Task directions → Repeat the records exactly, minus the pictures.

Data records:
^^^^

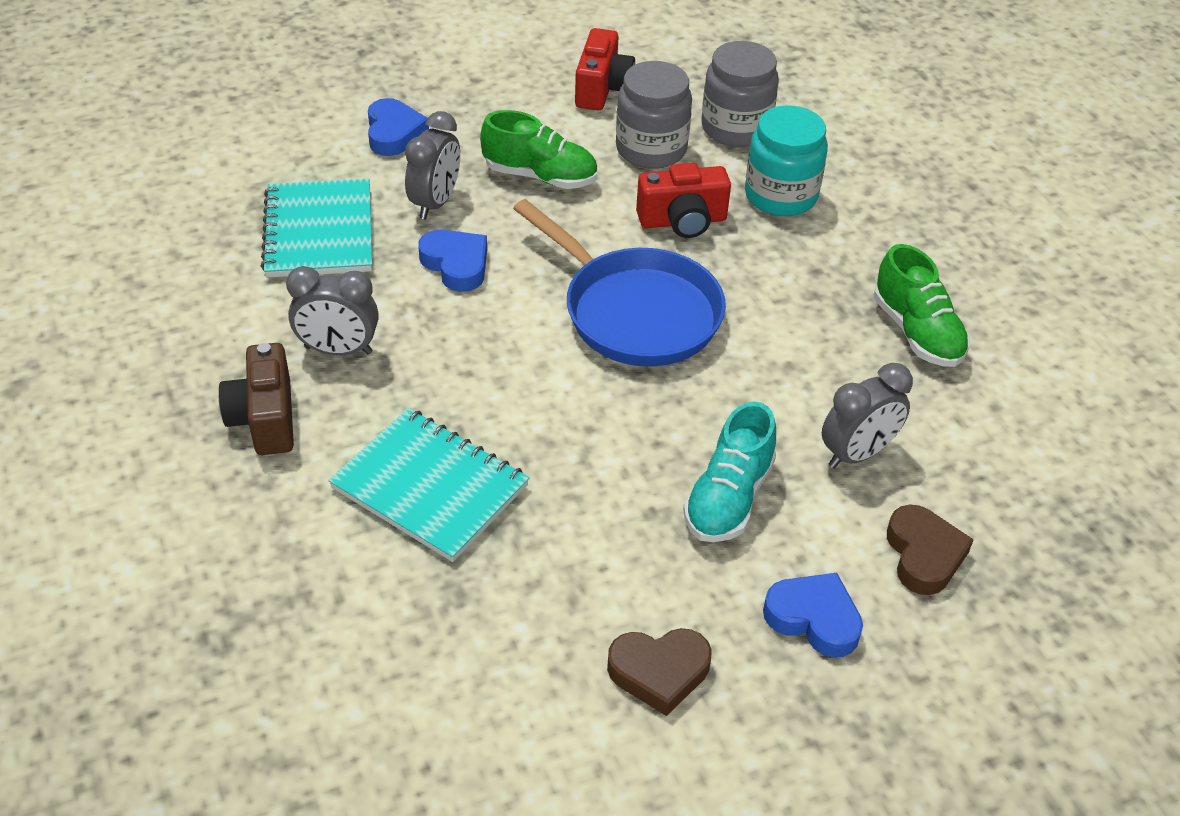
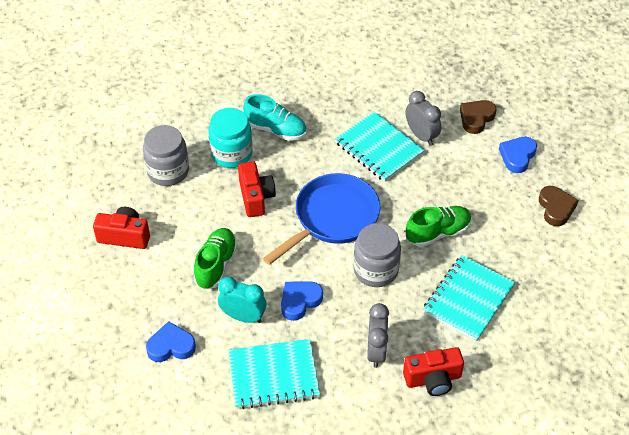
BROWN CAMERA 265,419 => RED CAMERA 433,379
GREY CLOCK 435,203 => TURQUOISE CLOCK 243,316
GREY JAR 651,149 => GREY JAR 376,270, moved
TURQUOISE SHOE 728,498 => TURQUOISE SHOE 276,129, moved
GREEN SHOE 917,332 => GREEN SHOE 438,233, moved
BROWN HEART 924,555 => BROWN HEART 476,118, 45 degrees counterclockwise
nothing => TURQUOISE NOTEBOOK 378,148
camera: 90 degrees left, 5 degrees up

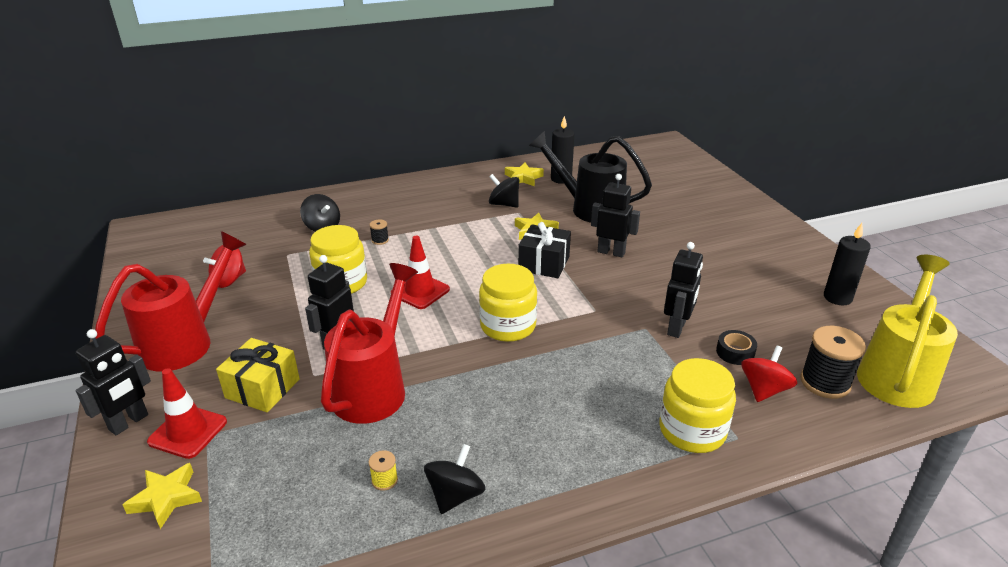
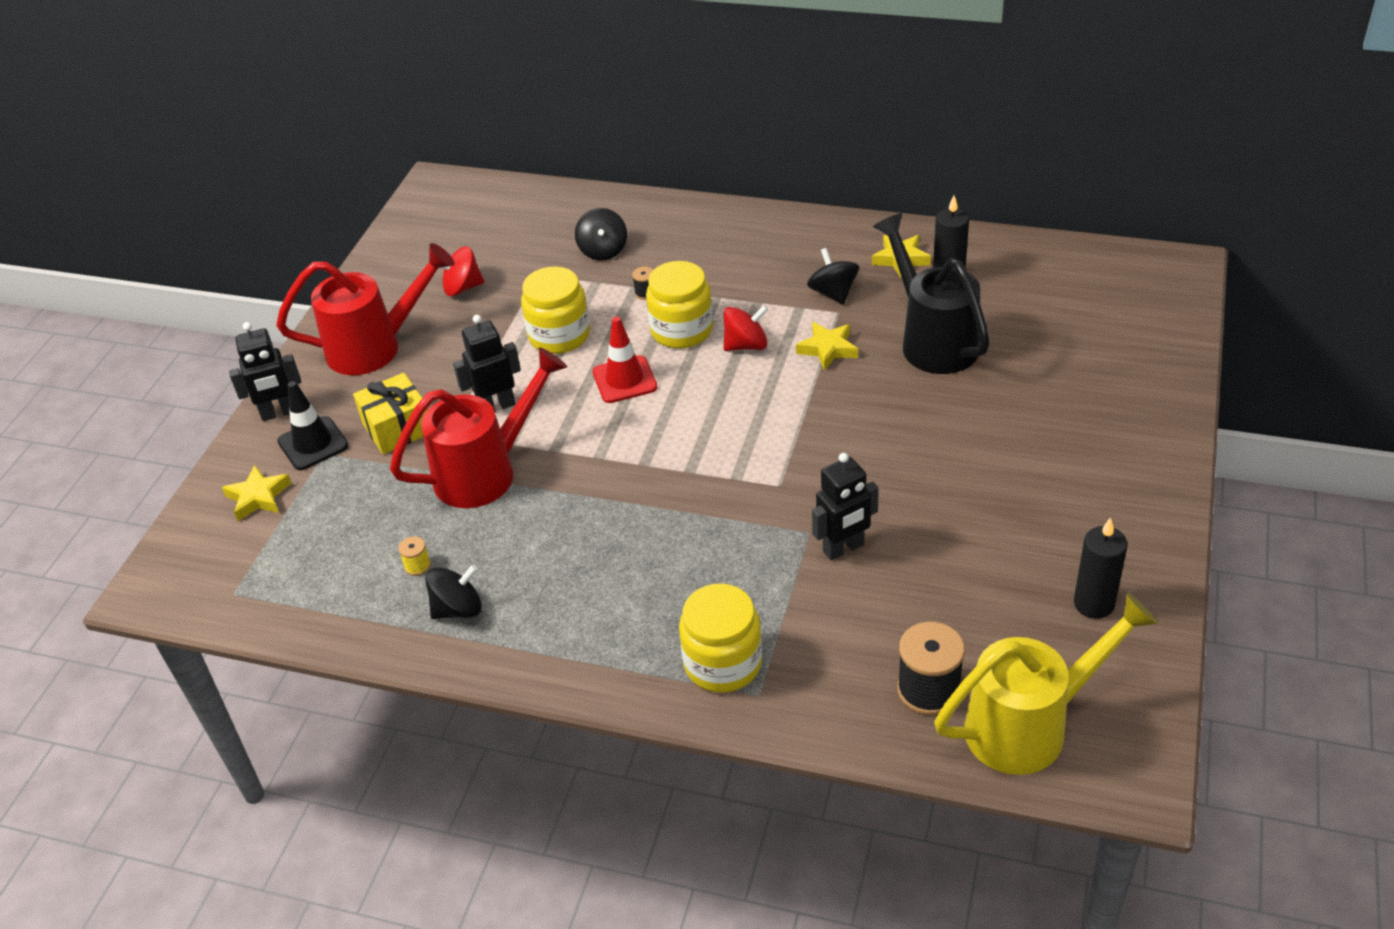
RED TRAFFIC CONE 188,432 => BLACK TRAFFIC CONE 313,443
YELLOW JAR 508,326 => YELLOW JAR 681,330, moved
BLACK GIFT 544,263 => nothing
BLACK ROBOT 611,252 => nothing
BLACK TAPE 735,352 => nothing
RED SPINNING TOP 764,389 => RED SPINNING TOP 746,345, moved
camera: 40 degrees right, 10 degrees up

^^^^

Problem solution →
BROWN CAMERA 265,419 => RED CAMERA 433,379
GREY CLOCK 435,203 => TURQUOISE CLOCK 243,316
GREY JAR 651,149 => GREY JAR 376,270, moved
TURQUOISE SHOE 728,498 => TURQUOISE SHOE 276,129, moved
GREEN SHOE 917,332 => GREEN SHOE 438,233, moved
BROWN HEART 924,555 => BROWN HEART 476,118, 45 degrees counterclockwise
nothing => TURQUOISE NOTEBOOK 378,148
camera: 90 degrees left, 5 degrees up

RED TRAFFIC CONE 188,432 => BLACK TRAFFIC CONE 313,443
YELLOW JAR 508,326 => YELLOW JAR 681,330, moved
BLACK GIFT 544,263 => nothing
BLACK ROBOT 611,252 => nothing
BLACK TAPE 735,352 => nothing
RED SPINNING TOP 764,389 => RED SPINNING TOP 746,345, moved
camera: 40 degrees right, 10 degrees up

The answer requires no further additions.